◆ **Exercise goal**: The data below should be transcribed in full, with no picture included.

╔══

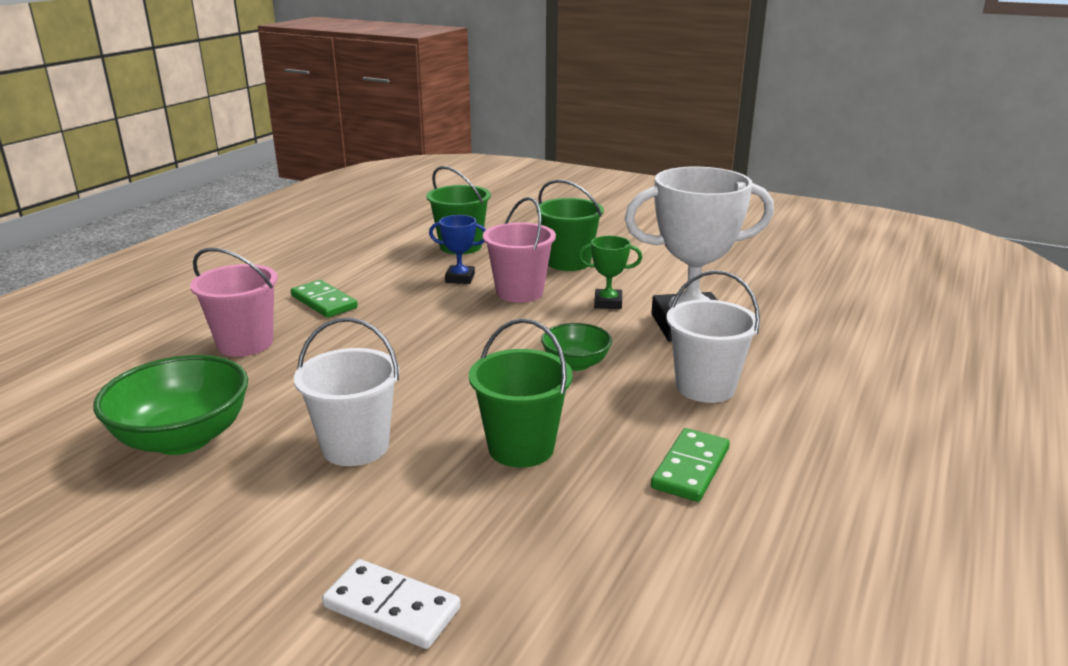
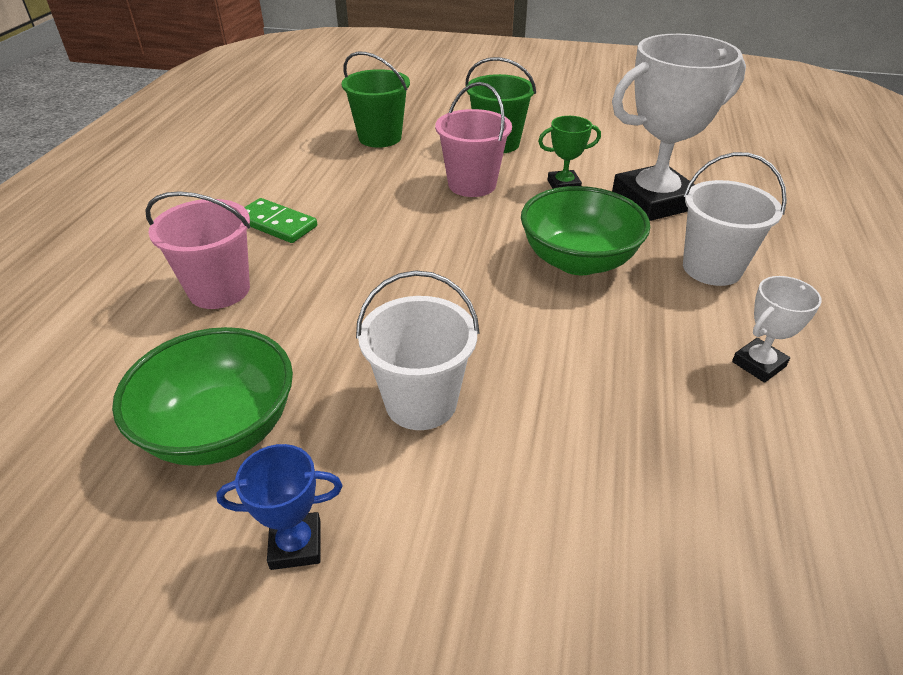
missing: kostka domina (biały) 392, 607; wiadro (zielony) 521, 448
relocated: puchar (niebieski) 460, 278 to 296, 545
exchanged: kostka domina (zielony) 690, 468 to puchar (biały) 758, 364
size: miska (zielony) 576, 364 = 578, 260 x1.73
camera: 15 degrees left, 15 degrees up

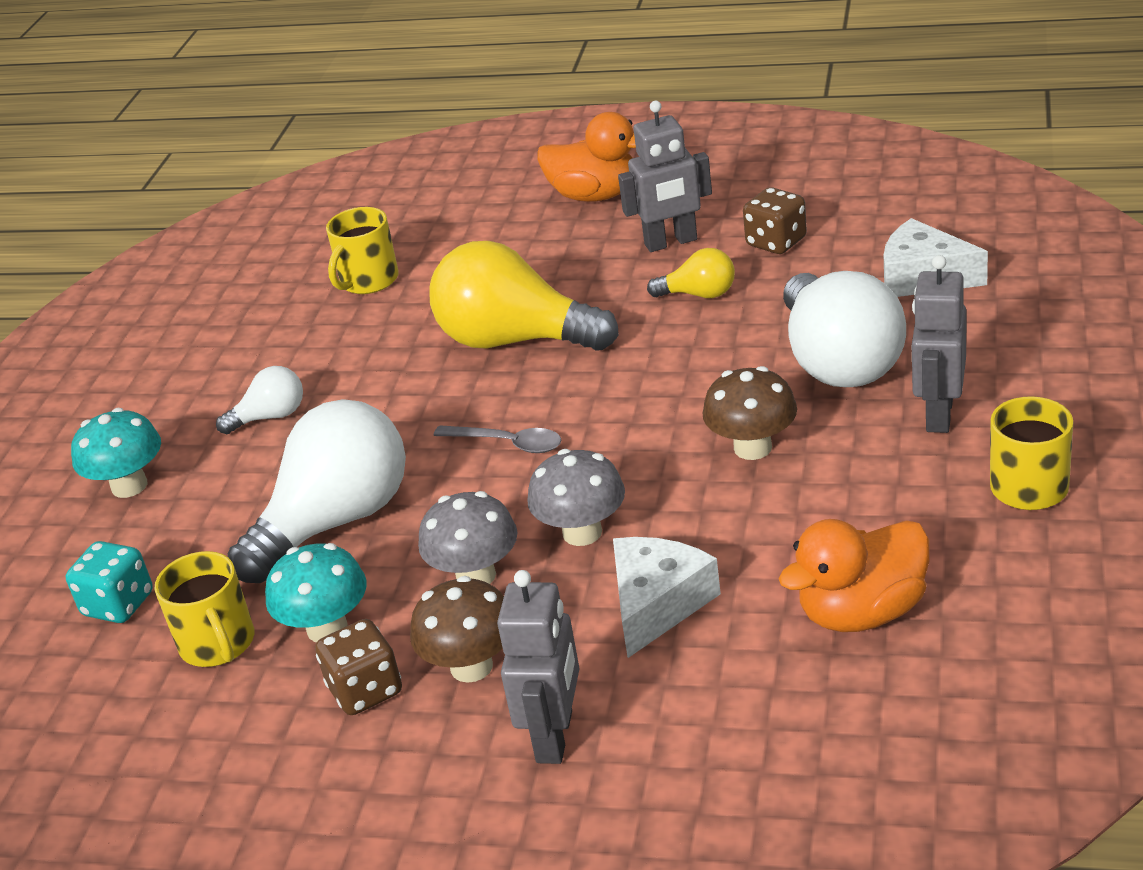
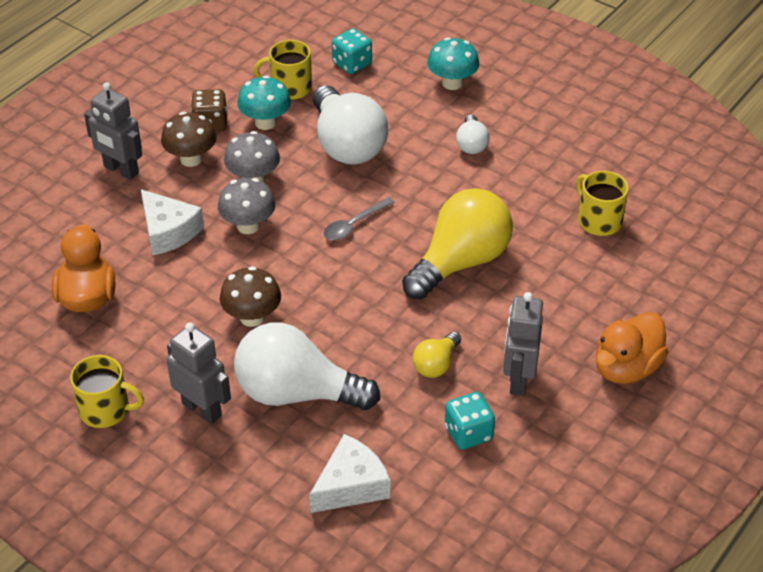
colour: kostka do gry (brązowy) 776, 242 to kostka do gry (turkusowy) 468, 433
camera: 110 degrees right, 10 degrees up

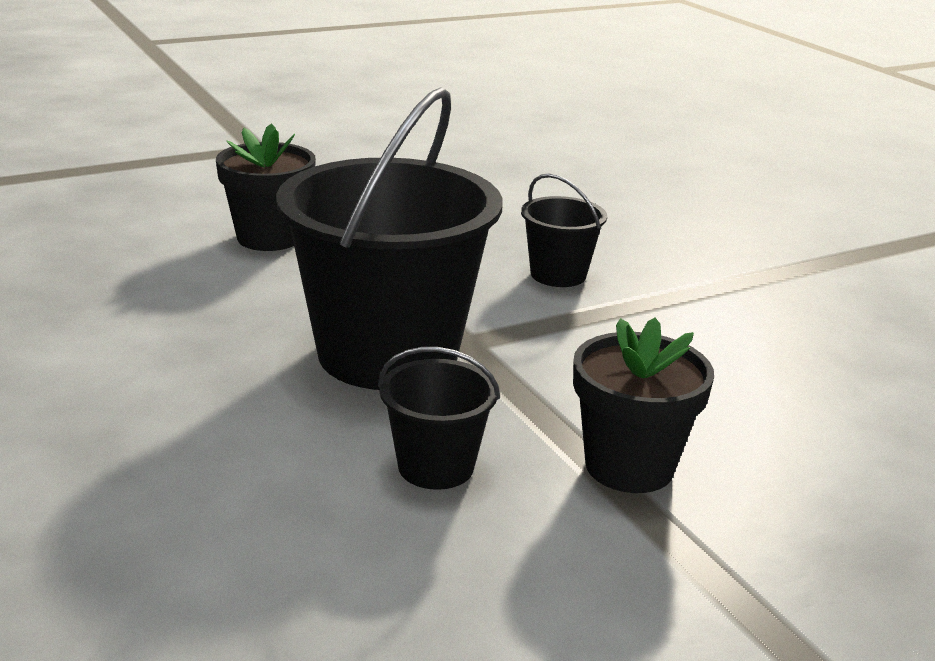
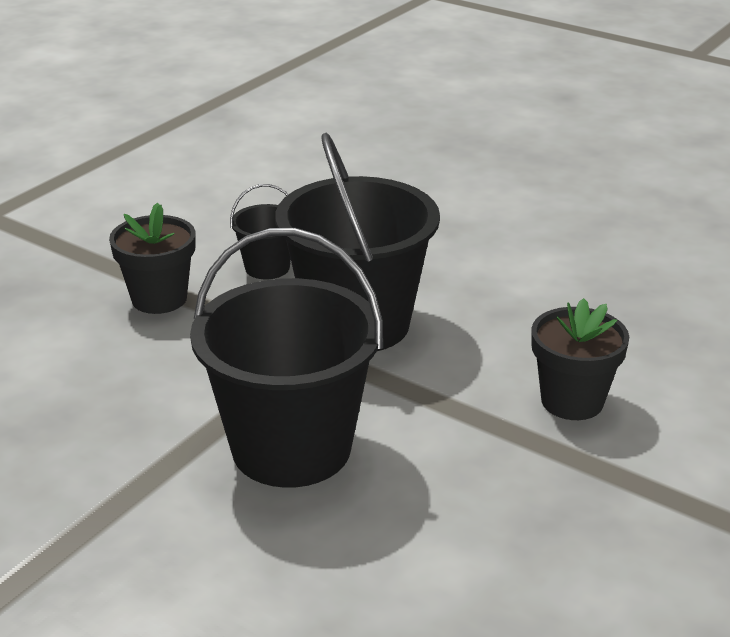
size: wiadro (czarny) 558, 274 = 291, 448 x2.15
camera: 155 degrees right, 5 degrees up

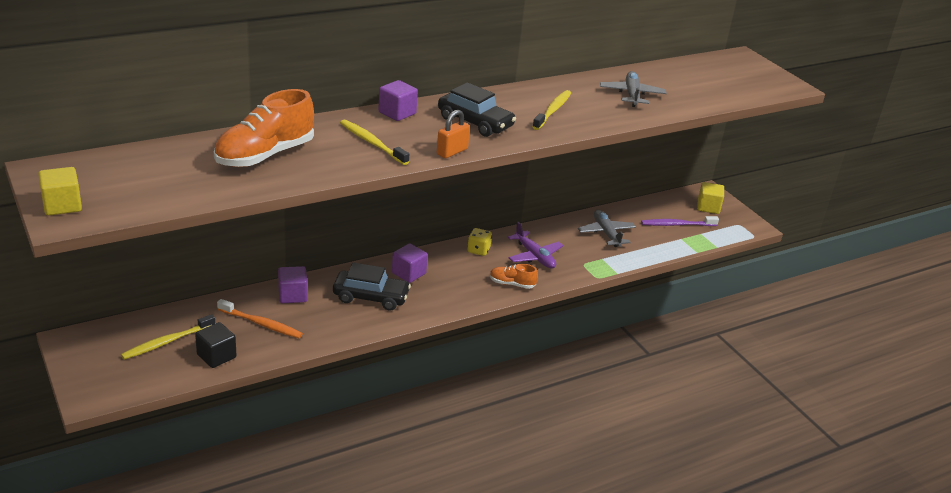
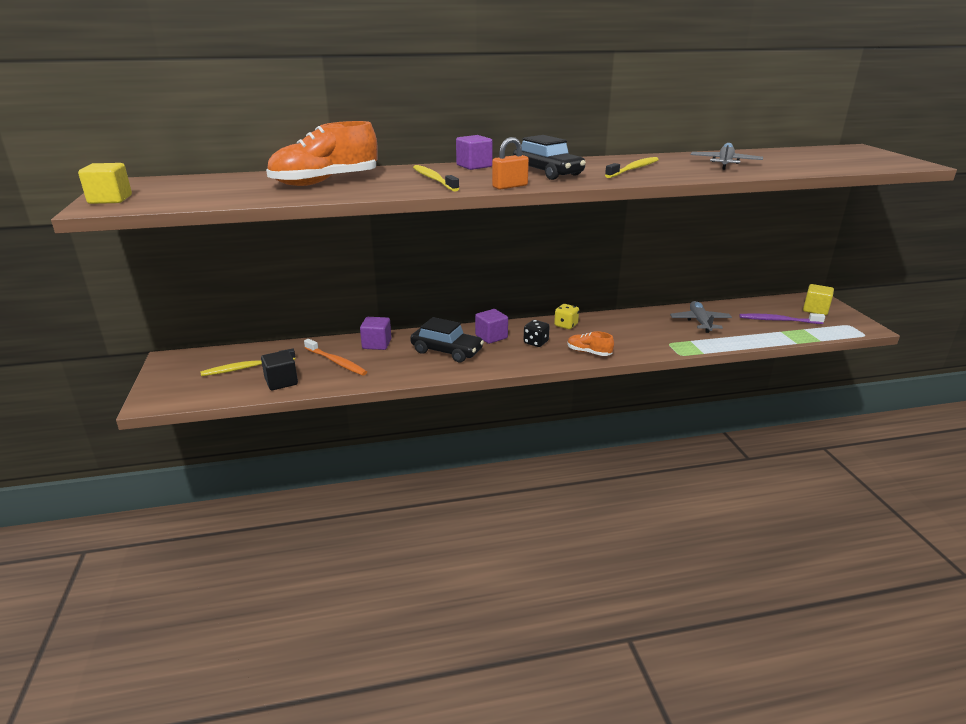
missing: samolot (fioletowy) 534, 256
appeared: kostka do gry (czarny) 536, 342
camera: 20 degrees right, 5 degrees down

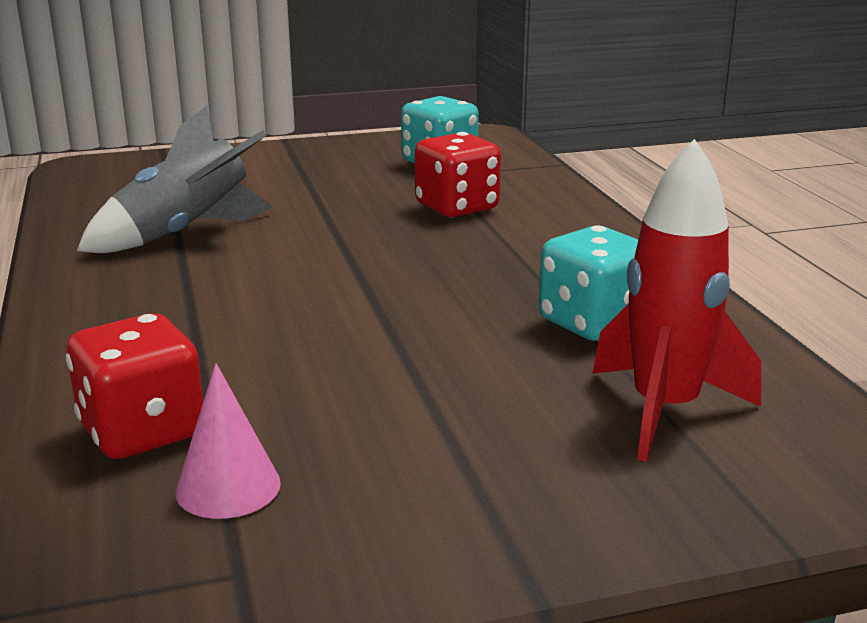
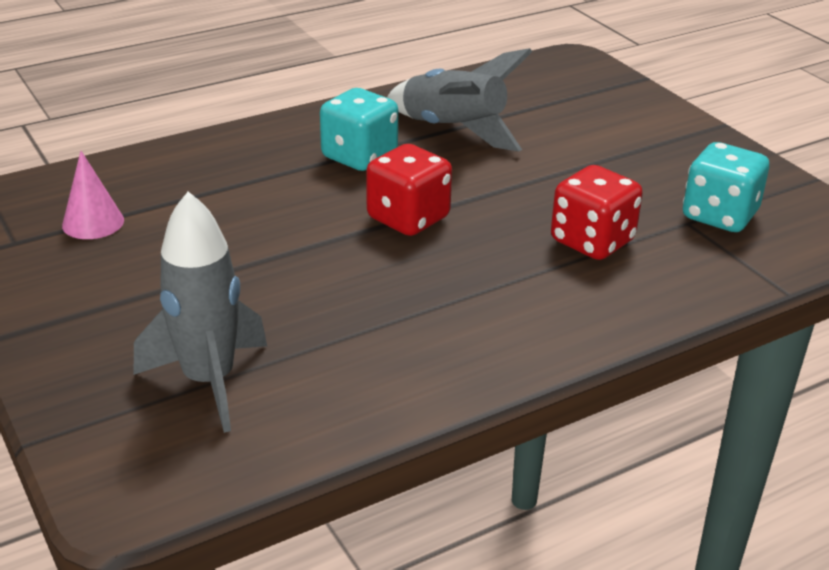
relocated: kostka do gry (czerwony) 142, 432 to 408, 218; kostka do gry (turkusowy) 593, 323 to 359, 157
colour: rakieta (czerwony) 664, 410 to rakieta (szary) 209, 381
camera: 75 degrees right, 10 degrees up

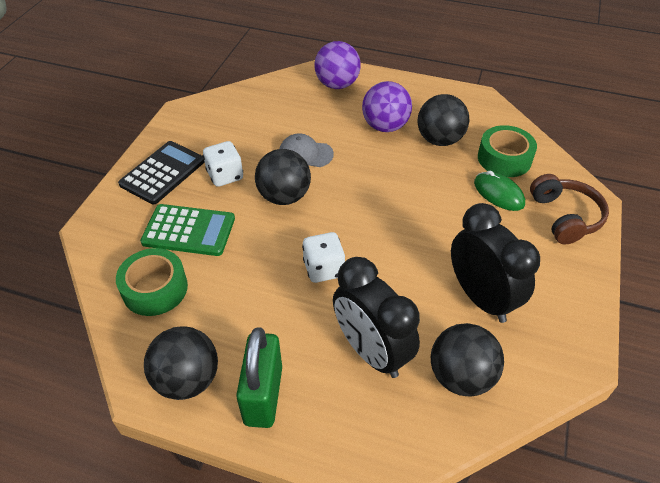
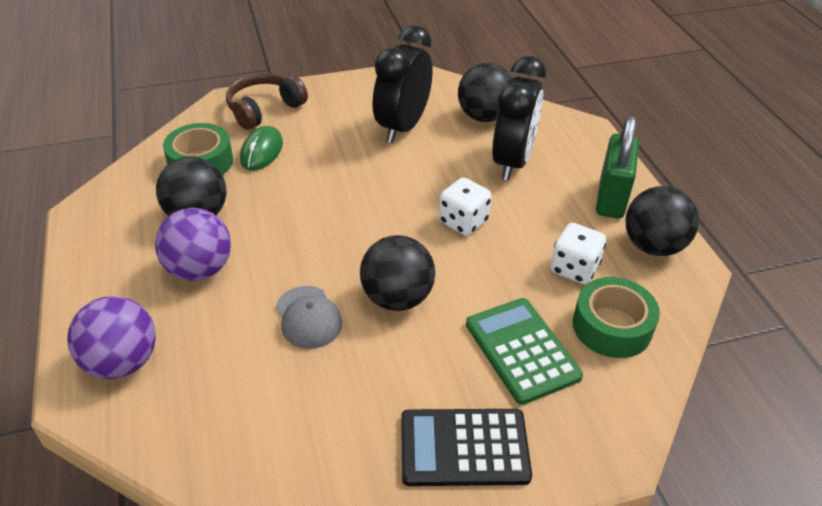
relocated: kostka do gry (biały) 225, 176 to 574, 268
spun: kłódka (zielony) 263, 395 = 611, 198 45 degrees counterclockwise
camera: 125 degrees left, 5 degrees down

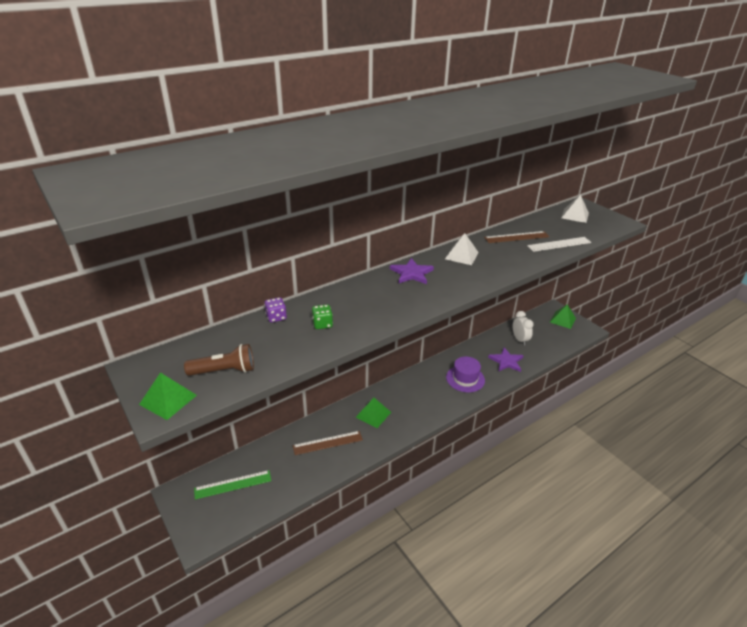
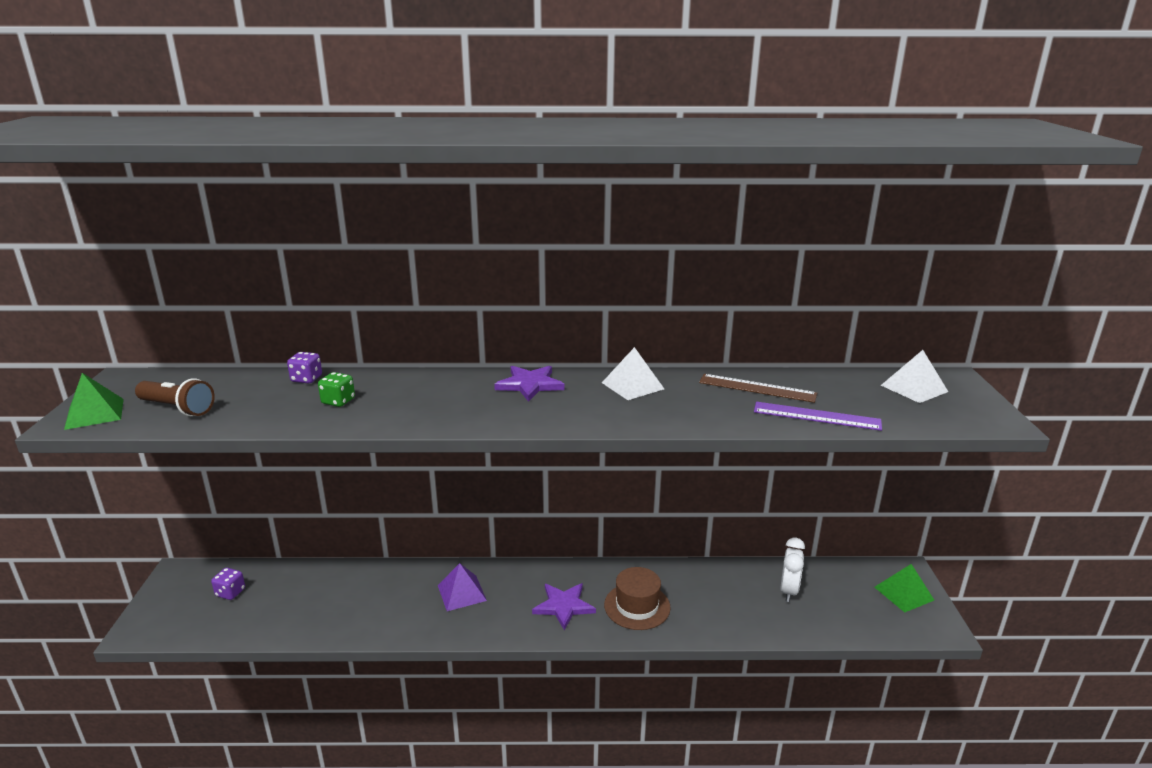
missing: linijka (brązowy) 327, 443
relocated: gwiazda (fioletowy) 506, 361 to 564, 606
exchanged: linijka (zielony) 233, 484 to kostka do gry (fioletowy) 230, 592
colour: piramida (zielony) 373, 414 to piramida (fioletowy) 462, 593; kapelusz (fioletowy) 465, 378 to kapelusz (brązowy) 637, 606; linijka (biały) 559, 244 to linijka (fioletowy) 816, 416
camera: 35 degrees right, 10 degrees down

╚══

◆ **Task answer**:
missing: kostka domina (biały) 392, 607; wiadro (zielony) 521, 448
relocated: puchar (niebieski) 460, 278 to 296, 545
exchanged: kostka domina (zielony) 690, 468 to puchar (biały) 758, 364
size: miska (zielony) 576, 364 = 578, 260 x1.73
camera: 15 degrees left, 15 degrees up

colour: kostka do gry (brązowy) 776, 242 to kostka do gry (turkusowy) 468, 433
camera: 110 degrees right, 10 degrees up

size: wiadro (czarny) 558, 274 = 291, 448 x2.15
camera: 155 degrees right, 5 degrees up

missing: samolot (fioletowy) 534, 256
appeared: kostka do gry (czarny) 536, 342
camera: 20 degrees right, 5 degrees down

relocated: kostka do gry (czerwony) 142, 432 to 408, 218; kostka do gry (turkusowy) 593, 323 to 359, 157
colour: rakieta (czerwony) 664, 410 to rakieta (szary) 209, 381
camera: 75 degrees right, 10 degrees up

relocated: kostka do gry (biały) 225, 176 to 574, 268
spun: kłódka (zielony) 263, 395 = 611, 198 45 degrees counterclockwise
camera: 125 degrees left, 5 degrees down

missing: linijka (brązowy) 327, 443
relocated: gwiazda (fioletowy) 506, 361 to 564, 606
exchanged: linijka (zielony) 233, 484 to kostka do gry (fioletowy) 230, 592
colour: piramida (zielony) 373, 414 to piramida (fioletowy) 462, 593; kapelusz (fioletowy) 465, 378 to kapelusz (brązowy) 637, 606; linijka (biały) 559, 244 to linijka (fioletowy) 816, 416
camera: 35 degrees right, 10 degrees down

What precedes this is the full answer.